EXERCISE = Below are the records. List every line holding the word "purple".

SOURCE DATA =
* * * * * * *

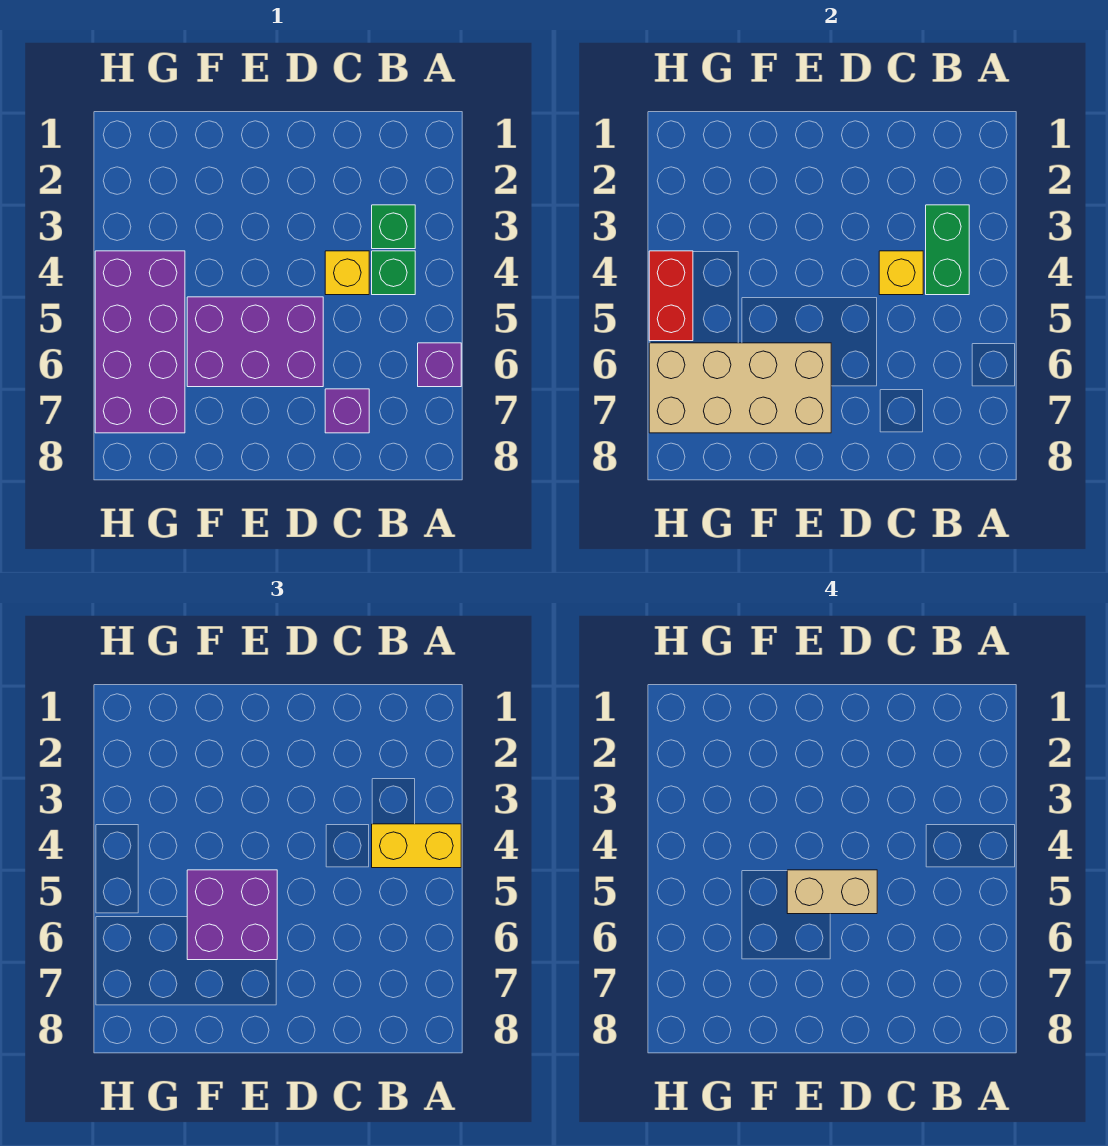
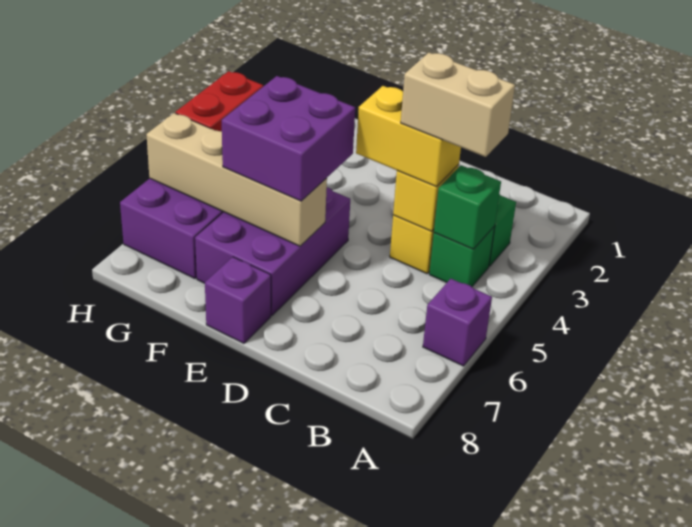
yellow brick A4:B4 level 3 -> yellow brick C4:D4 level 3
green brick B3:B4 level 2 -> green brick B4 level 2
purple brick C7 level 1 -> purple brick E8 level 1
purple brick D5:F6 level 1 -> purple brick E5:F7 level 1
tan brick D5:E5 level 4 -> tan brick B4:C4 level 4
tan brick E6:H7 level 2 -> tan brick E6:H6 level 2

* * * * * * *

SOLVED EXERCISE =
purple brick C7 level 1 -> purple brick E8 level 1
purple brick D5:F6 level 1 -> purple brick E5:F7 level 1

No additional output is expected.